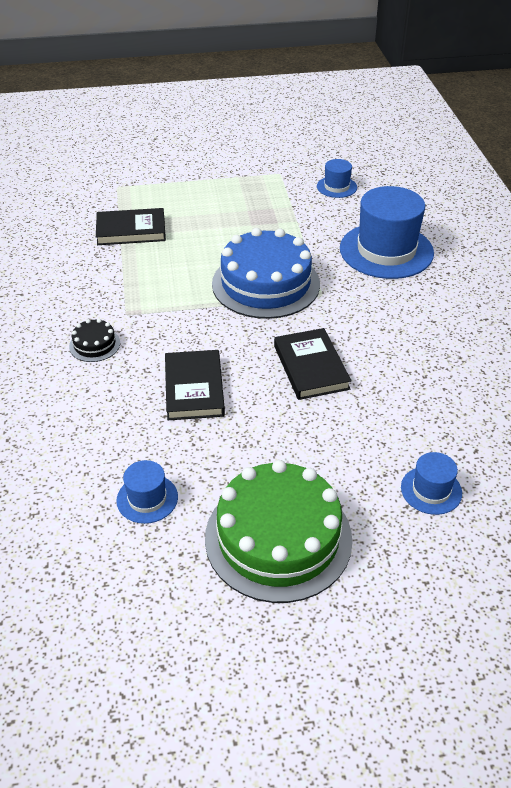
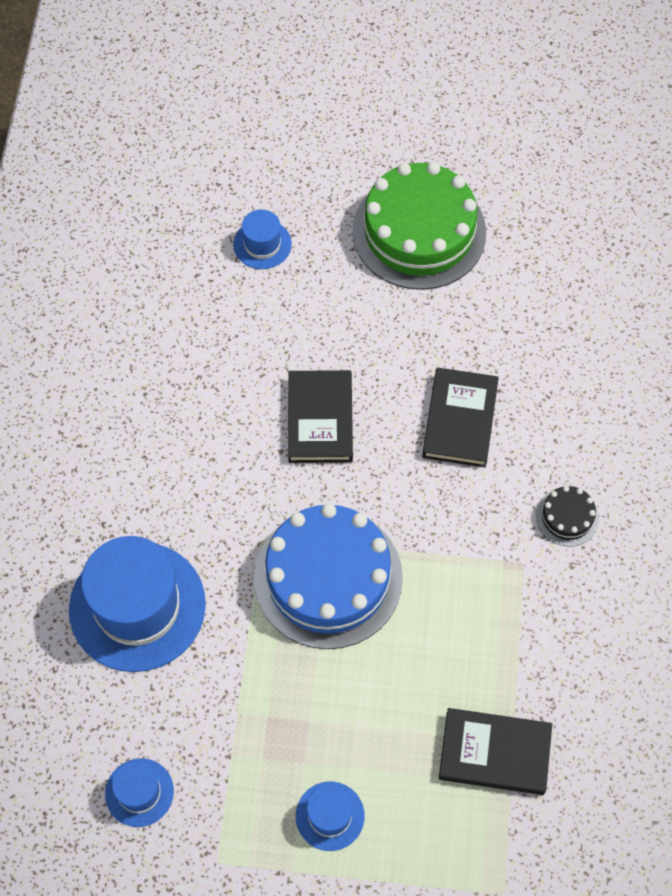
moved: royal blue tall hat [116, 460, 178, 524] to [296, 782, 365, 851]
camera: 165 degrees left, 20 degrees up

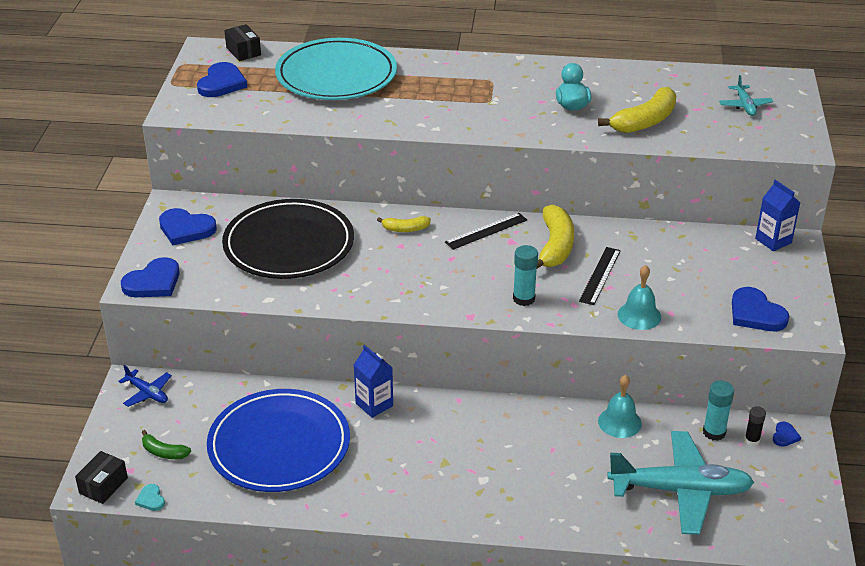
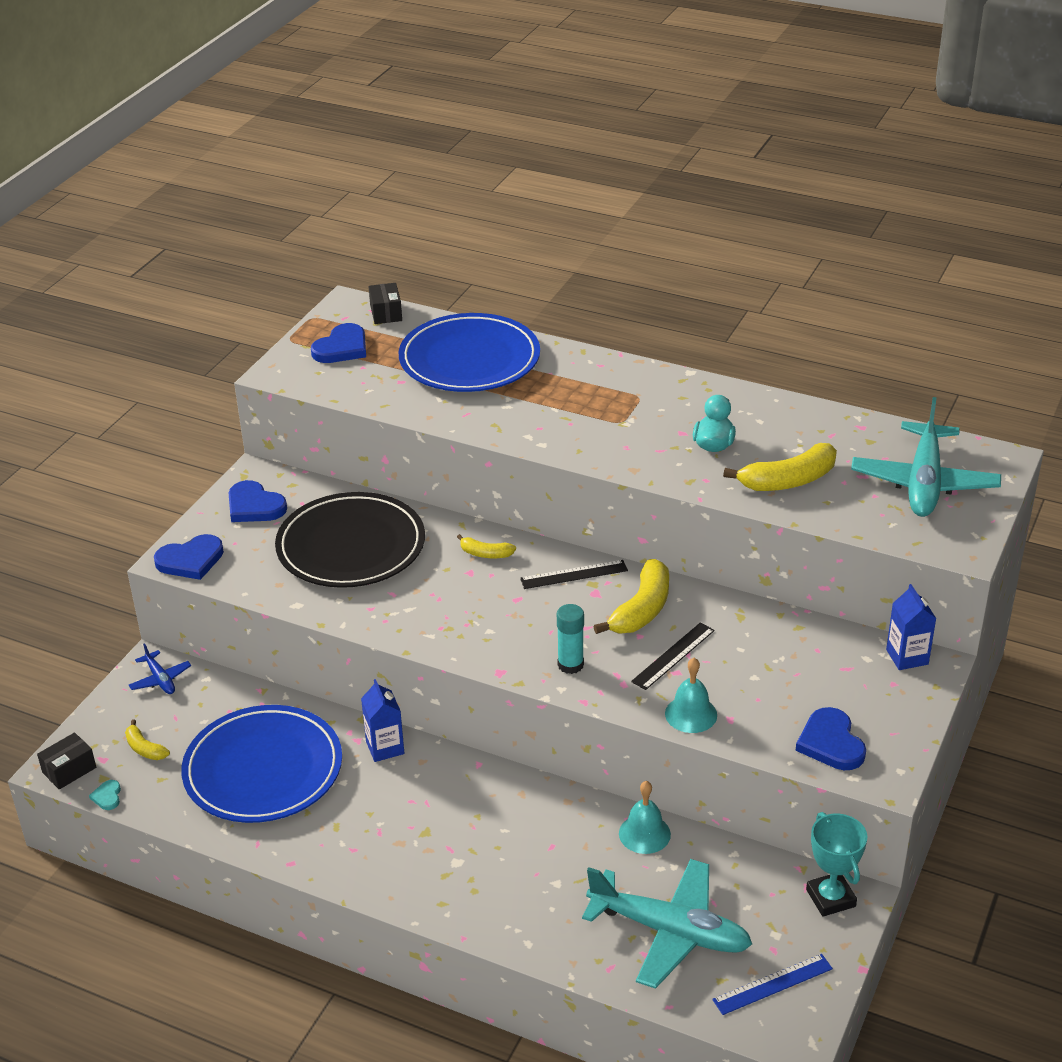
removed: aqua glue [703, 381, 734, 441]; jet-black glue [745, 406, 766, 446]
added: royal blue ruler [712, 954, 833, 1015]
replaced: royal blue heart [773, 422, 801, 447] to aqua award cup [806, 812, 867, 917]
recoloured: aqua dinner plate [275, 38, 397, 100] to royal blue dinner plate [399, 313, 540, 392]; green toy banana [142, 430, 191, 459] to golden toy banana [125, 719, 170, 760]
resized: aqua toy plane [719, 75, 773, 116] = [851, 397, 1001, 517] x2.19
camera: 20 degrees right, 0 degrees up

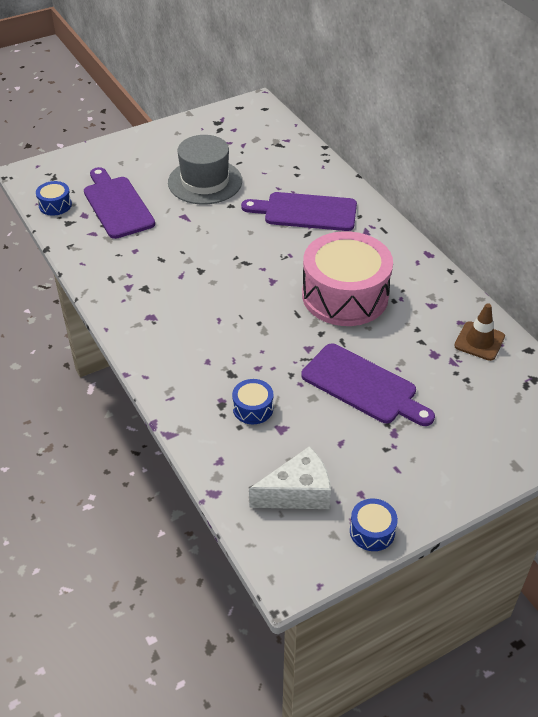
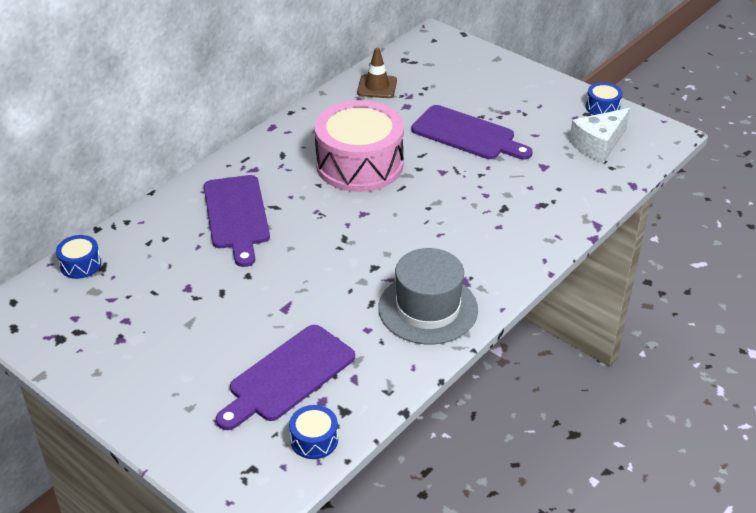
moved: grey tall hat [168, 135, 242, 204] to [378, 248, 478, 344]; royal blue drum [232, 379, 273, 424] to [56, 235, 101, 279]
turned: purple cutting board [301, 344, 435, 426] = [411, 105, 533, 160] 105 degrees clockwise; white cheese [249, 446, 331, 509] = [569, 108, 630, 163] 90 degrees counterclockwise
camera: 110 degrees left, 5 degrees down

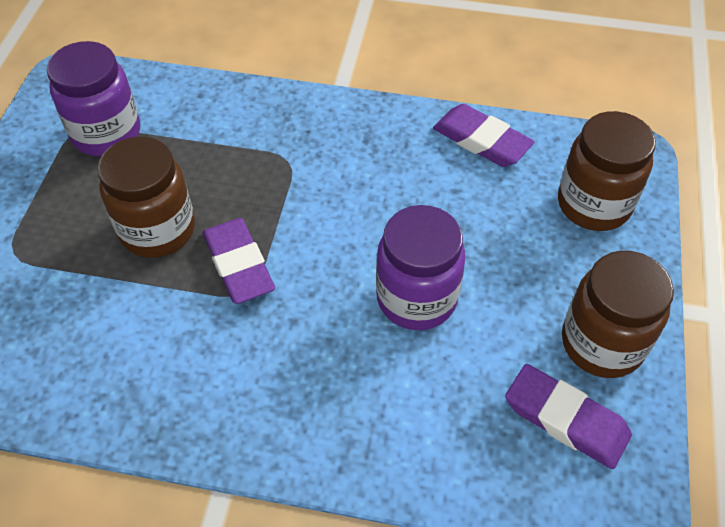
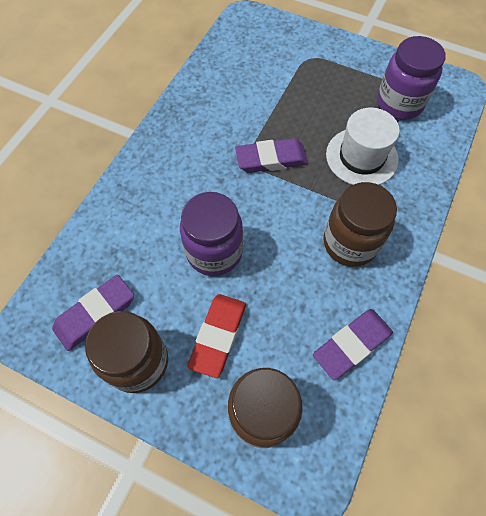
added: white tall hat [326, 108, 400, 185]; crimson pencil eraser [187, 294, 246, 378]
moved: dark brown jar [98, 137, 195, 258] to [324, 182, 397, 267]
camera: 105 degrees right, 10 degrees up

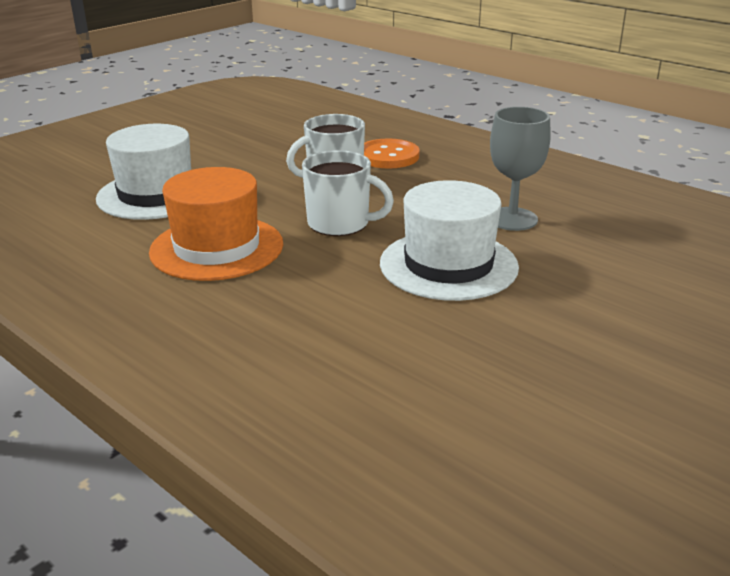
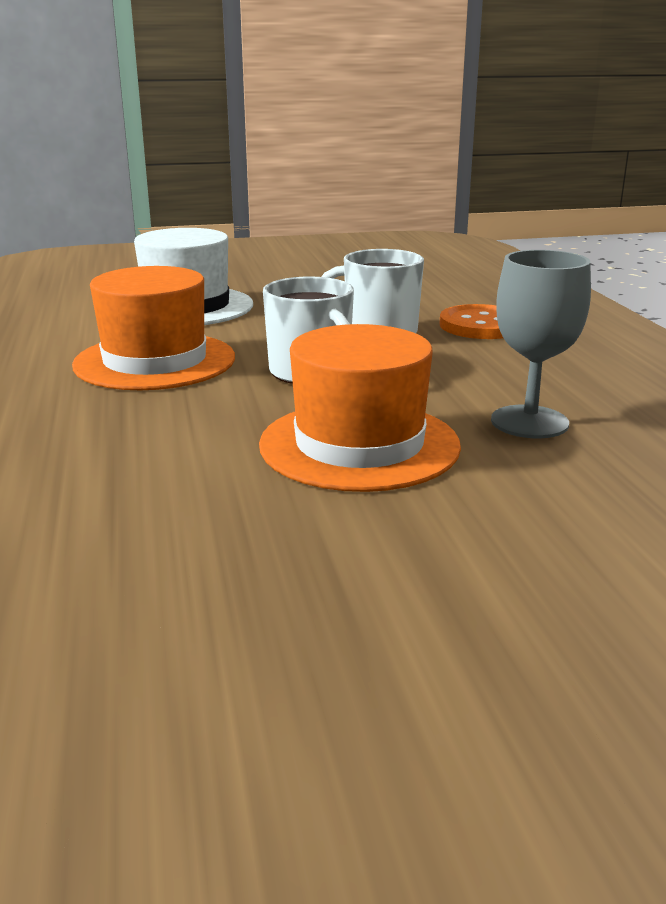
recoloured: white tall hat [380, 180, 519, 301] to orange-coloured tall hat [259, 324, 461, 492]
camera: 35 degrees right, 5 degrees down

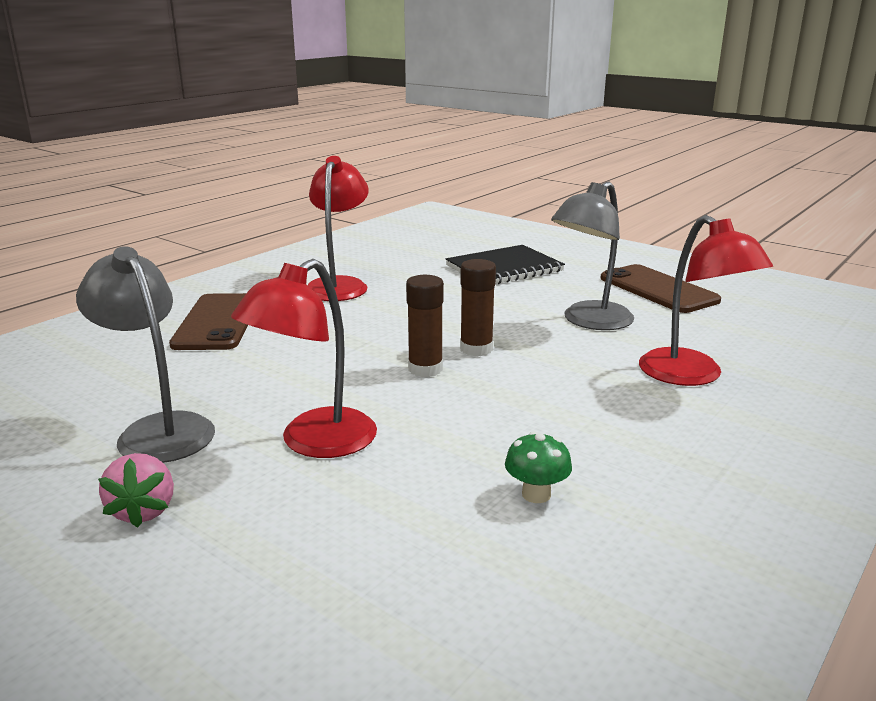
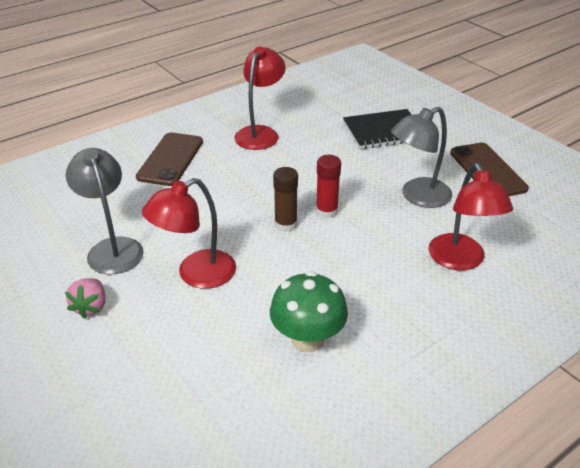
recoloured: dark brown glue [460, 259, 496, 356] to crimson glue [316, 155, 341, 218]
resized: green toadstool [505, 431, 572, 503] = [270, 271, 348, 352] x1.91
camera: 15 degrees right, 15 degrees up

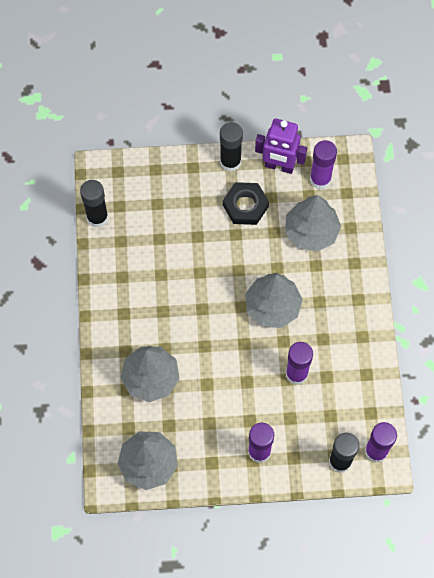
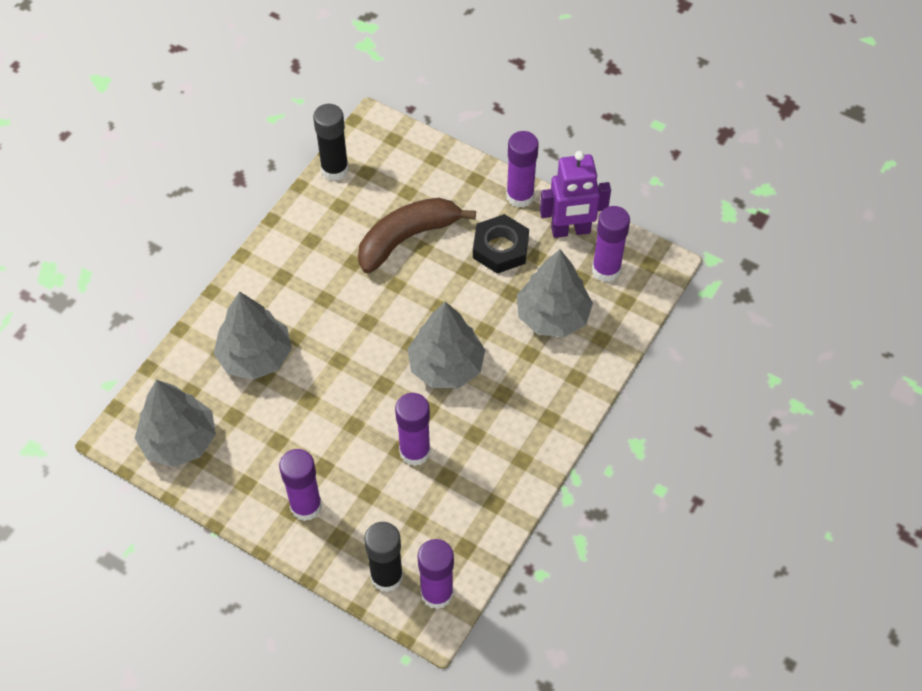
added: dark brown toy banana [358, 198, 476, 273]
recoloured: jet-black glue [220, 122, 243, 172] to purple glue [506, 131, 539, 208]
turned: purple robot figure [255, 119, 307, 174] = [540, 151, 611, 238] 60 degrees counterclockwise
camera: 35 degrees right, 10 degrees down

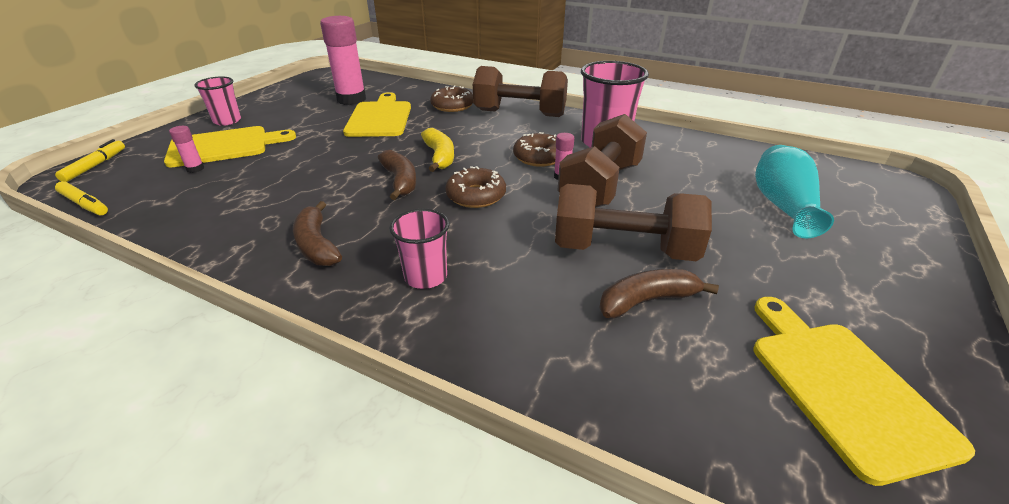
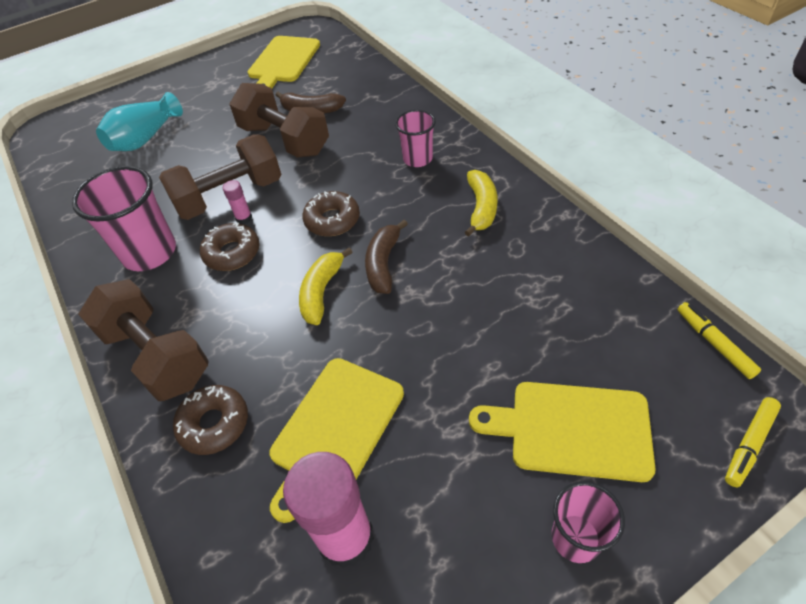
removed: pink glue [169, 126, 204, 173]
recoloured: dark brown toy banana [293, 201, 342, 266] to golden toy banana [465, 170, 498, 237]
camera: 145 degrees left, 15 degrees up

━━━━

Activity: Read through the lines above and collect those that contain the string "banana".

Output of the exercise:
recoloured: aqua dinner plate [275, 38, 397, 100] to royal blue dinner plate [399, 313, 540, 392]; green toy banana [142, 430, 191, 459] to golden toy banana [125, 719, 170, 760]
added: dark brown toy banana [358, 198, 476, 273]
recoloured: dark brown toy banana [293, 201, 342, 266] to golden toy banana [465, 170, 498, 237]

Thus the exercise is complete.